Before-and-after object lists
++++++++++++++++++++
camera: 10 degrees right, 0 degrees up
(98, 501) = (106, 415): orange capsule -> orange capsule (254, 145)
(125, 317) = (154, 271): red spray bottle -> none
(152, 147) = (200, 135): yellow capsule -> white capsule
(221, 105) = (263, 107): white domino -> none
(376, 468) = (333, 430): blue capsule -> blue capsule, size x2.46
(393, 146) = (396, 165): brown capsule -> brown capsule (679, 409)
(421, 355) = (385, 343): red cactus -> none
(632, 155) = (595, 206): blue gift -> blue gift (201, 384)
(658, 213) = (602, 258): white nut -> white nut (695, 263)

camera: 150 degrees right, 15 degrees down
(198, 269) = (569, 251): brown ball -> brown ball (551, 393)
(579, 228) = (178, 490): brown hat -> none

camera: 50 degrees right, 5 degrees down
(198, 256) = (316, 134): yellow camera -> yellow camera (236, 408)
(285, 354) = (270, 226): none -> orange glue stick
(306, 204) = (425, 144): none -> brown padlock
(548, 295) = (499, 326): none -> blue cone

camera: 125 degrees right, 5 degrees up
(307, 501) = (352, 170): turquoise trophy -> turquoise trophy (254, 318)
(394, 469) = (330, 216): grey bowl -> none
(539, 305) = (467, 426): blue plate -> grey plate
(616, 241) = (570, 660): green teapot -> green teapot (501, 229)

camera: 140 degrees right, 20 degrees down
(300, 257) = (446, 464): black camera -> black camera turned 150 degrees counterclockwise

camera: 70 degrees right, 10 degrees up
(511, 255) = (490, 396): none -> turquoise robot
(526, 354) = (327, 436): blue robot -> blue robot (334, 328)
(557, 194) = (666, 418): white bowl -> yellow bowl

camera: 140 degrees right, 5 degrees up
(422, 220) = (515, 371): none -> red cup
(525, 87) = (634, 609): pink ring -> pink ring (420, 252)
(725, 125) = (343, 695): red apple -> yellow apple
++++++++++++++++++++
### EXERCISE REQUIREMENTS
Your task is to print all of the records exactly.

### PROBLEM SOLUTION
camera: 10 degrees right, 0 degrees up
(98, 501) = (106, 415): orange capsule -> orange capsule (254, 145)
(125, 317) = (154, 271): red spray bottle -> none
(152, 147) = (200, 135): yellow capsule -> white capsule
(221, 105) = (263, 107): white domino -> none
(376, 468) = (333, 430): blue capsule -> blue capsule, size x2.46
(393, 146) = (396, 165): brown capsule -> brown capsule (679, 409)
(421, 355) = (385, 343): red cactus -> none
(632, 155) = (595, 206): blue gift -> blue gift (201, 384)
(658, 213) = (602, 258): white nut -> white nut (695, 263)

camera: 150 degrees right, 15 degrees down
(198, 269) = (569, 251): brown ball -> brown ball (551, 393)
(579, 228) = (178, 490): brown hat -> none

camera: 50 degrees right, 5 degrees down
(198, 256) = (316, 134): yellow camera -> yellow camera (236, 408)
(285, 354) = (270, 226): none -> orange glue stick
(306, 204) = (425, 144): none -> brown padlock
(548, 295) = (499, 326): none -> blue cone

camera: 125 degrees right, 5 degrees up
(307, 501) = (352, 170): turquoise trophy -> turquoise trophy (254, 318)
(394, 469) = (330, 216): grey bowl -> none
(539, 305) = (467, 426): blue plate -> grey plate
(616, 241) = (570, 660): green teapot -> green teapot (501, 229)

camera: 140 degrees right, 20 degrees down
(300, 257) = (446, 464): black camera -> black camera turned 150 degrees counterclockwise

camera: 70 degrees right, 10 degrees up
(511, 255) = (490, 396): none -> turquoise robot
(526, 354) = (327, 436): blue robot -> blue robot (334, 328)
(557, 194) = (666, 418): white bowl -> yellow bowl

camera: 140 degrees right, 5 degrees up
(422, 220) = (515, 371): none -> red cup
(525, 87) = (634, 609): pink ring -> pink ring (420, 252)
(725, 125) = (343, 695): red apple -> yellow apple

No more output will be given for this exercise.